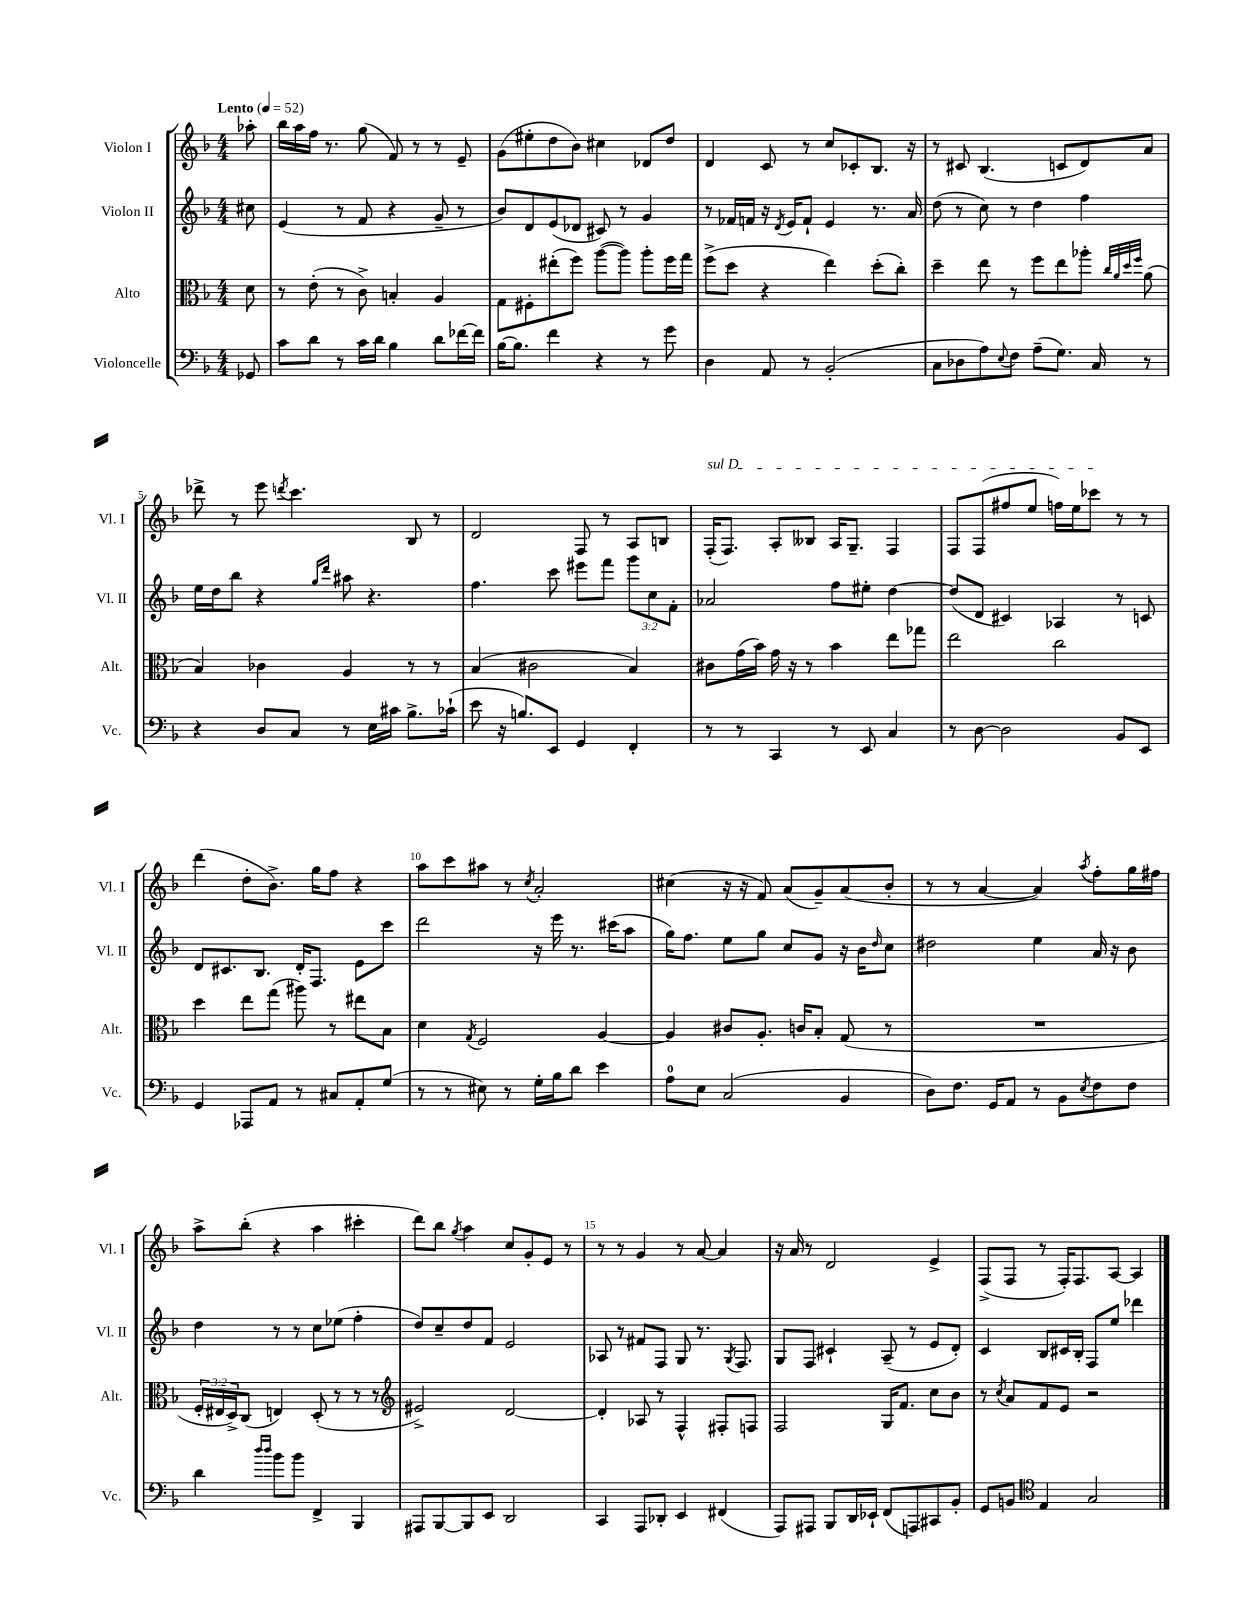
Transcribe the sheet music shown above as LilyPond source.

<<
\new StaffGroup <<
\new Staff = "s0" \with { instrumentName = "Violon I" shortInstrumentName = "Vl. I" } {
    \clef treble \key f \major \numericTimeSignature \time 4/4 \partial 8 \tempo "Lento" 4 = 52
    aes''8-. |
    bes''16 a''16 f''16 r8. g''8( f'8) r8 r8 e'8-- |
    g'8( eis''8-. d''8 bes'8) cis''4 des'8 d''8 |
    d'4 c'8 r8 c''8 ces'8-. bes8. r16 |
    r8 cis'8 bes4.( c'8 d'8) a'8 |
    des'''8-> r8 e'''8 \acciaccatura { d'''8 } c'''4. bes8 r8 |
    d'2 f8 r8 a8 b8 |
    \once \override TextSpanner.bound-details.left.text = \markup { \italic "sul D" } f16-.\startTextSpan( f8.) a8-. beses8 a16 g8.-- f4 |
    f8 f8( fis''8 e''8 f''16) e''16 ces'''8\stopTextSpan r8 r8 |
    d'''4( d''8-. bes'8.->) g''16 f''8 r4 |
    a''8 c'''8 ais''8 r8 \acciaccatura { c''8 } a'2-. |
    cis''4( r16 r16 f'8) a'8( g'8--) a'8( bes'8-. |
    r8 r8 a'4~ a'4) \acciaccatura { a''8 } f''8-. g''16 fis''16 |
    a''8-> bes''8-.( r4 a''4 cis'''4-. |
    d'''8) bes''8 \acciaccatura { g''8 } a''4 c''8 g'8-. e'8 r8 |
    r8 r8 g'4 r8 a'8~ a'4 |
    r16 a'16 r8 d'2 e'4-> |
    f8->( f8 r8 f16-.) f8. a8~ a4 \bar "|." |
}
\new Staff = "s1" \with { instrumentName = "Violon II" shortInstrumentName = "Vl. II" } {
    \clef treble \key f \major \numericTimeSignature \time 4/4 \override Staff.TupletNumber.text = #tuplet-number::calc-fraction-text \partial 8
    cis''8 |
    e'4( r8 f'8 r4 g'8-- r8 |
    bes'8) d'8 e'8( des'8 cis'8) r8 g'4 |
    r8 fes'16 f'16 r16 \acciaccatura { d'8 } e'16 f'8-! e'4 r8. a'16 |
    d''8( r8 c''8) r8 d''4 f''4 |
    e''16 d''16 bes''8 r4 \grace { g''16 d'''16 } ais''8 r4. |
    f''4. c'''8 eis'''8 f'''8 \tuplet 3/2 { g'''8 c''8 f'8-. } |
    aes'2 f''8 eis''8-. d''4~ |
    d''8( d'8 cis'4) aes4 r8 c'8 |
    d'8 cis'8. bes8. d'16-. f8. e'8 c'''8 |
    d'''2 r16 e'''16 r8. cis'''16( a''8 |
    g''16) f''8. e''8 g''8 c''8 g'8 r16 bes'16 \grace { d''16 } c''8 |
    dis''2 e''4 a'16 r16 bes'8 |
    d''4 r8 r8 c''8 ees''8( f''4-. |
    d''8) c''8-- d''8 f'8 e'2 |
    aes8 r8 fis'8 f8 g8 r8. \acciaccatura { g8 } f8. |
    g8 f8 cis'4-! a8--( r8 e'8 d'8-.) |
    c'4 bes8 cis'16 bes16-. f8 e''8 des'''4 \bar "|." |
}
\new Staff = "s2" \with { instrumentName = "Alto" shortInstrumentName = "Alt." } {
    \clef alto \key f \major \numericTimeSignature \time 4/4 \override Staff.TupletNumber.text = #tuplet-number::calc-fraction-text \partial 8
    d'8 |
    r8 e'8-.( r8 c'8->) b4-. a4 |
    g8 fis8-. eis''8-.( f''8) a''8~( a''8) a''8-. f''16 g''16 |
    f''8->( d''8 r4 e''4) d''8-.( c''8-.) |
    d''4-- e''8 r8 f''8 e''8 aes''8-. \grace { c''32 a'32 d''32 f''32 } a'8( |
    bes4) ces'4 a4 r8 r8 |
    bes4( cis'2 bes4) |
    cis'8 g'16( bes'16) g'16 r16 r8 bes'4 e''8 ges''8 |
    e''2 c''2 |
    d''4 e''8 g''8( ais''8) r8 eis''8 bes8 |
    d'4 \acciaccatura { g8 } f2 a4~ |
    a4 cis'8 a8.-. c'16 bes8-. g8( r8 |
    R1 |
    \tuplet 3/2 { f16-. eis16 d16->) } c8( e4) d8-.( r8 r8 r8 |
    \clef treble eis'2->) d'2~ |
    d'4-. aes8 r8 f4-^ fis8-. f8 |
    f2 g16 f'8. c''8 bes'8 |
    r8 \acciaccatura { c''8 } a'8 f'8 e'8 r2 \bar "|." |
}
\new Staff = "s3" \with { instrumentName = "Violoncelle" shortInstrumentName = "Vc." } {
    \clef bass \key f \major \numericTimeSignature \time 4/4 \partial 8
    ges,8 |
    c'8 d'8 r8 c'16 d'16 bes4 d'8 fes'16~ fes'16 |
    bes16~ bes8. f'4 r4 r8 g'8 |
    d4 a,8 r8 bes,2-.( |
    c8 des8 a8) \appoggiatura { e8 } f8 a8--( g8.) c16 r8 |
    r4 d8 c8 r8 e16 cis'16 bes8.-> ces'16-!( |
    e'8 r16 b8.) e,8 g,4 f,4-. |
    r8 r8 c,4 r8 e,8 c4 |
    r8 d8~ d2 bes,8 e,8 |
    g,4 aes,,8 a,8 r8 cis8 a,8-. g8( |
    r8 r8 eis8) r8 g16-. bes16 d'8 e'4 |
    a8-0 e8 c2( bes,4 |
    d8) f8. g,16 a,8 r8 bes,8 \acciaccatura { e8 } f8 f8 |
    d'4 \grace { d''16 d''16 } bes'8 bes'8 f,4-> bes,,4 |
    ais,,8 bes,,8~ bes,,8 e,8 d,2 |
    c,4 a,,8 des,8-. e,4 fis,4( |
    a,,8) ais,,8 bes,,8 d,16 ees,16-! f,8( a,,8) cis,8 bes,8-. |
    g,8 b,8 \clef tenor e4 g2 \bar "|." |
}
>>
>>
\layout { \context { \Score \override BarNumber.break-visibility = ##(#f #t #t) barNumberVisibility = #(every-nth-bar-number-visible 5) } }
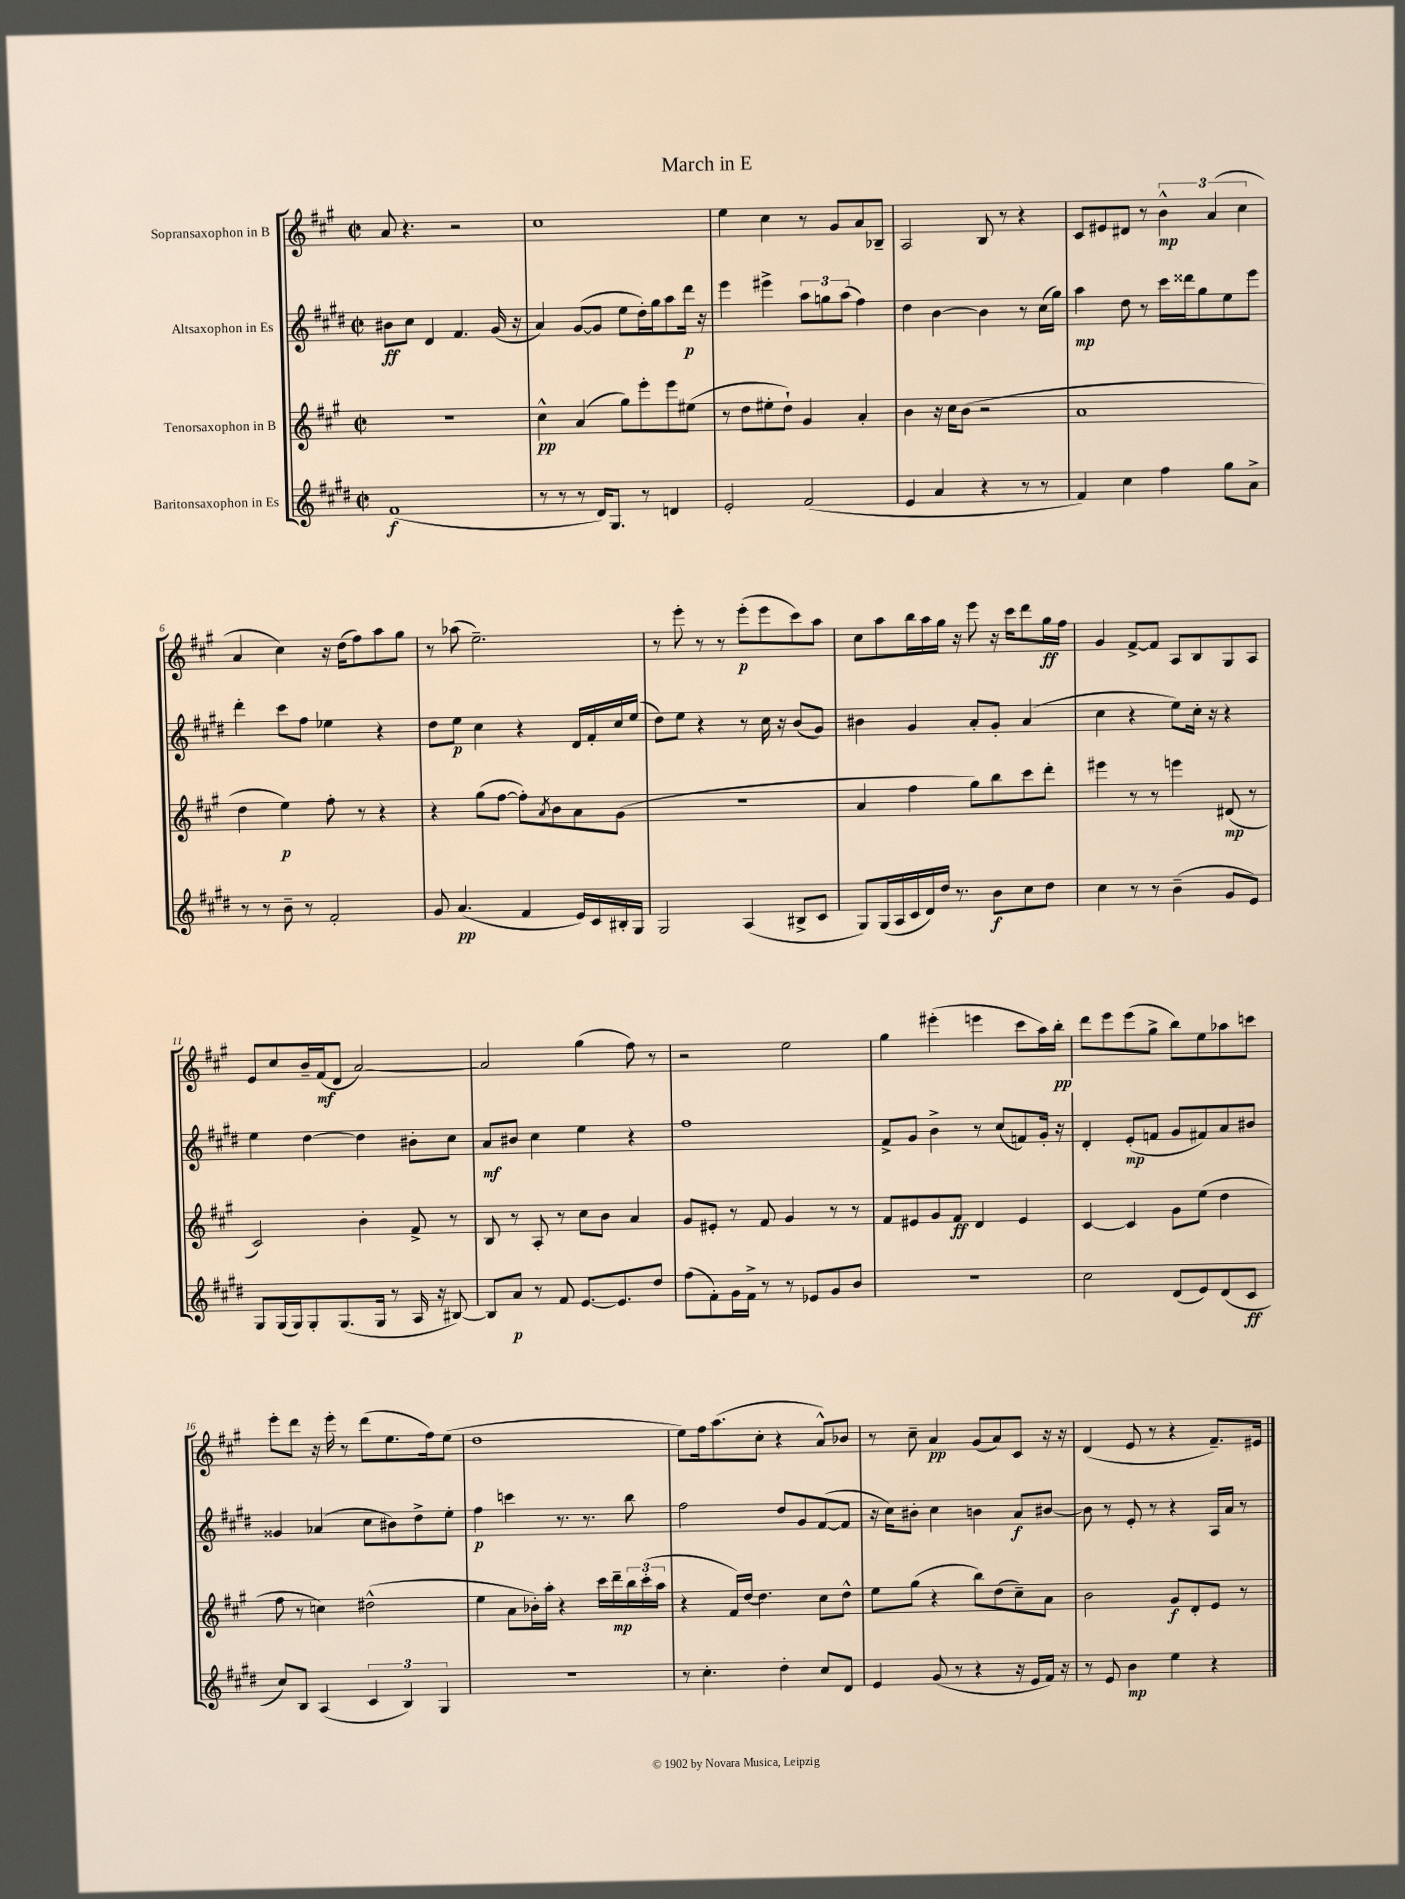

### Description of the task
Count the lines in the records that contain the string "major", and give only that number.

### Response below
4